### Exercise
Every entry here should be copied exactly.

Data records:
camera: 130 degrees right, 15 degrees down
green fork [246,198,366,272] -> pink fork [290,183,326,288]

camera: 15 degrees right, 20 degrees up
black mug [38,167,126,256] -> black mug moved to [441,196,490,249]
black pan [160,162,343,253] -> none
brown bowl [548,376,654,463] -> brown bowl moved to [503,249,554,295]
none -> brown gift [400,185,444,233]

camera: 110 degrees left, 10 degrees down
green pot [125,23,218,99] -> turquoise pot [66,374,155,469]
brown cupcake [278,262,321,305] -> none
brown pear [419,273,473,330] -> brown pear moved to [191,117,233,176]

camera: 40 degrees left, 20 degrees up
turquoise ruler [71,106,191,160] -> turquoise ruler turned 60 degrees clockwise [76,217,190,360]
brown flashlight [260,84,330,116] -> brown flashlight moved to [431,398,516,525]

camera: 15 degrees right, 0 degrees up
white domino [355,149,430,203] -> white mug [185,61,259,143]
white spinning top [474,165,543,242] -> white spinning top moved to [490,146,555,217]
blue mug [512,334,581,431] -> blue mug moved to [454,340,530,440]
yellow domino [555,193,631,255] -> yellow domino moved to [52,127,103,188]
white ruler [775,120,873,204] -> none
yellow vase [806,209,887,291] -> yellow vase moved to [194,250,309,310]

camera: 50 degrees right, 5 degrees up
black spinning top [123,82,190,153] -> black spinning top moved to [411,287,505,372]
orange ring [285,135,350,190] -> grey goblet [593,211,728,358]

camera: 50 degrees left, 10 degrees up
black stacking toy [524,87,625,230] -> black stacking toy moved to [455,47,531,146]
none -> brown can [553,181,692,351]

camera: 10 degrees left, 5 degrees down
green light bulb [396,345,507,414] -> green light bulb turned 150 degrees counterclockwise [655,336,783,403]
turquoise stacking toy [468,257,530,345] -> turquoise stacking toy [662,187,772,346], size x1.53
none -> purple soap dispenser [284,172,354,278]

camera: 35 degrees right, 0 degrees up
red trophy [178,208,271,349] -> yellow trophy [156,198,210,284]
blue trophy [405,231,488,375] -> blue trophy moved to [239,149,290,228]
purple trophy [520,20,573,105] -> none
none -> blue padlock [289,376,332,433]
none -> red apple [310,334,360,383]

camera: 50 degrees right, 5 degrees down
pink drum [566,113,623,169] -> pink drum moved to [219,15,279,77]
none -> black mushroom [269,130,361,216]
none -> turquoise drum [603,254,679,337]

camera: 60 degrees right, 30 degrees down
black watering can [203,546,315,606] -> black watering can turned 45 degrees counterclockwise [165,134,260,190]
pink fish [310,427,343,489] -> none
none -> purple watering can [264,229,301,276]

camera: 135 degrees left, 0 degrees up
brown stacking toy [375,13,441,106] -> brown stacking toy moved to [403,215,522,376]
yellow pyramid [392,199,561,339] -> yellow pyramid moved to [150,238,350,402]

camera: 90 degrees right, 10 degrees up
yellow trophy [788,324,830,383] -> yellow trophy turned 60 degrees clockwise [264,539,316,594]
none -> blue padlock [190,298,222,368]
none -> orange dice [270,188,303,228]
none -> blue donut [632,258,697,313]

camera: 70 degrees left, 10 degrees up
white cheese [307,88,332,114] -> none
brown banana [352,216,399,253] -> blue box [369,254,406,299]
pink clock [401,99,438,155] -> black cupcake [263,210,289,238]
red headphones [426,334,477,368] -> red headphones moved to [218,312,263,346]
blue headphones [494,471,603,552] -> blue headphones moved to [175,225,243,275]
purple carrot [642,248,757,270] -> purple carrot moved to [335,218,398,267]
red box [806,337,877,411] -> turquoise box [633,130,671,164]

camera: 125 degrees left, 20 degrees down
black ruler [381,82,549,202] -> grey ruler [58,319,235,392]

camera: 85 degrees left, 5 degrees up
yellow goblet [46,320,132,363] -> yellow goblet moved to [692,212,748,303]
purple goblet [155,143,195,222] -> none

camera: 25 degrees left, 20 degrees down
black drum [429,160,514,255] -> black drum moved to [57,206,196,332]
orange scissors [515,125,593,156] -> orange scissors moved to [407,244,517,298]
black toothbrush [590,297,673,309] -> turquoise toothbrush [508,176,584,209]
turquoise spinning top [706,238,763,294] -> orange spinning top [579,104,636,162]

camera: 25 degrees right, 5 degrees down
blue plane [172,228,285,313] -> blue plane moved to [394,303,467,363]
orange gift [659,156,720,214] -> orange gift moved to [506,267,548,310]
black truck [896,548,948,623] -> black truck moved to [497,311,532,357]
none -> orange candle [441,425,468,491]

### Response
camera: 130 degrees right, 15 degrees down
green fork [246,198,366,272] -> pink fork [290,183,326,288]

camera: 15 degrees right, 20 degrees up
black mug [38,167,126,256] -> black mug moved to [441,196,490,249]
black pan [160,162,343,253] -> none
brown bowl [548,376,654,463] -> brown bowl moved to [503,249,554,295]
none -> brown gift [400,185,444,233]

camera: 110 degrees left, 10 degrees down
green pot [125,23,218,99] -> turquoise pot [66,374,155,469]
brown cupcake [278,262,321,305] -> none
brown pear [419,273,473,330] -> brown pear moved to [191,117,233,176]

camera: 40 degrees left, 20 degrees up
turquoise ruler [71,106,191,160] -> turquoise ruler turned 60 degrees clockwise [76,217,190,360]
brown flashlight [260,84,330,116] -> brown flashlight moved to [431,398,516,525]

camera: 15 degrees right, 0 degrees up
white domino [355,149,430,203] -> white mug [185,61,259,143]
white spinning top [474,165,543,242] -> white spinning top moved to [490,146,555,217]
blue mug [512,334,581,431] -> blue mug moved to [454,340,530,440]
yellow domino [555,193,631,255] -> yellow domino moved to [52,127,103,188]
white ruler [775,120,873,204] -> none
yellow vase [806,209,887,291] -> yellow vase moved to [194,250,309,310]

camera: 50 degrees right, 5 degrees up
black spinning top [123,82,190,153] -> black spinning top moved to [411,287,505,372]
orange ring [285,135,350,190] -> grey goblet [593,211,728,358]

camera: 50 degrees left, 10 degrees up
black stacking toy [524,87,625,230] -> black stacking toy moved to [455,47,531,146]
none -> brown can [553,181,692,351]

camera: 10 degrees left, 5 degrees down
green light bulb [396,345,507,414] -> green light bulb turned 150 degrees counterclockwise [655,336,783,403]
turquoise stacking toy [468,257,530,345] -> turquoise stacking toy [662,187,772,346], size x1.53
none -> purple soap dispenser [284,172,354,278]

camera: 35 degrees right, 0 degrees up
red trophy [178,208,271,349] -> yellow trophy [156,198,210,284]
blue trophy [405,231,488,375] -> blue trophy moved to [239,149,290,228]
purple trophy [520,20,573,105] -> none
none -> blue padlock [289,376,332,433]
none -> red apple [310,334,360,383]

camera: 50 degrees right, 5 degrees down
pink drum [566,113,623,169] -> pink drum moved to [219,15,279,77]
none -> black mushroom [269,130,361,216]
none -> turquoise drum [603,254,679,337]

camera: 60 degrees right, 30 degrees down
black watering can [203,546,315,606] -> black watering can turned 45 degrees counterclockwise [165,134,260,190]
pink fish [310,427,343,489] -> none
none -> purple watering can [264,229,301,276]

camera: 135 degrees left, 0 degrees up
brown stacking toy [375,13,441,106] -> brown stacking toy moved to [403,215,522,376]
yellow pyramid [392,199,561,339] -> yellow pyramid moved to [150,238,350,402]

camera: 90 degrees right, 10 degrees up
yellow trophy [788,324,830,383] -> yellow trophy turned 60 degrees clockwise [264,539,316,594]
none -> blue padlock [190,298,222,368]
none -> orange dice [270,188,303,228]
none -> blue donut [632,258,697,313]

camera: 70 degrees left, 10 degrees up
white cheese [307,88,332,114] -> none
brown banana [352,216,399,253] -> blue box [369,254,406,299]
pink clock [401,99,438,155] -> black cupcake [263,210,289,238]
red headphones [426,334,477,368] -> red headphones moved to [218,312,263,346]
blue headphones [494,471,603,552] -> blue headphones moved to [175,225,243,275]
purple carrot [642,248,757,270] -> purple carrot moved to [335,218,398,267]
red box [806,337,877,411] -> turquoise box [633,130,671,164]

camera: 125 degrees left, 20 degrees down
black ruler [381,82,549,202] -> grey ruler [58,319,235,392]

camera: 85 degrees left, 5 degrees up
yellow goblet [46,320,132,363] -> yellow goblet moved to [692,212,748,303]
purple goblet [155,143,195,222] -> none

camera: 25 degrees left, 20 degrees down
black drum [429,160,514,255] -> black drum moved to [57,206,196,332]
orange scissors [515,125,593,156] -> orange scissors moved to [407,244,517,298]
black toothbrush [590,297,673,309] -> turquoise toothbrush [508,176,584,209]
turquoise spinning top [706,238,763,294] -> orange spinning top [579,104,636,162]

camera: 25 degrees right, 5 degrees down
blue plane [172,228,285,313] -> blue plane moved to [394,303,467,363]
orange gift [659,156,720,214] -> orange gift moved to [506,267,548,310]
black truck [896,548,948,623] -> black truck moved to [497,311,532,357]
none -> orange candle [441,425,468,491]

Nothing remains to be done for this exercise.